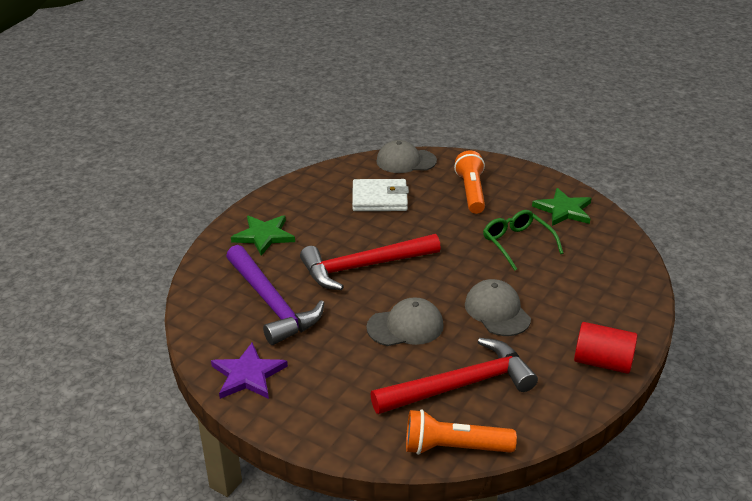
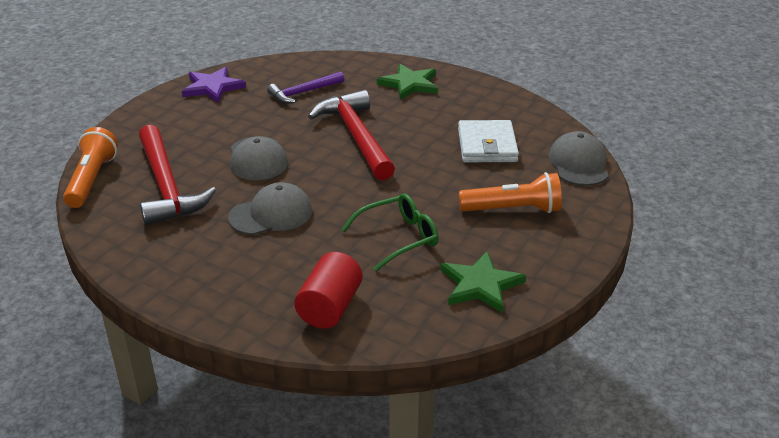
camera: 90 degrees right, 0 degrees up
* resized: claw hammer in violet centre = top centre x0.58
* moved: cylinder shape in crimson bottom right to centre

=== PROBLEM ===
Copy each line holding the word "right" from the listing above.

=== SOLUTION TO THE EXERCISE ===
camera: 90 degrees right, 0 degrees up
* moved: cylinder shape in crimson bottom right to centre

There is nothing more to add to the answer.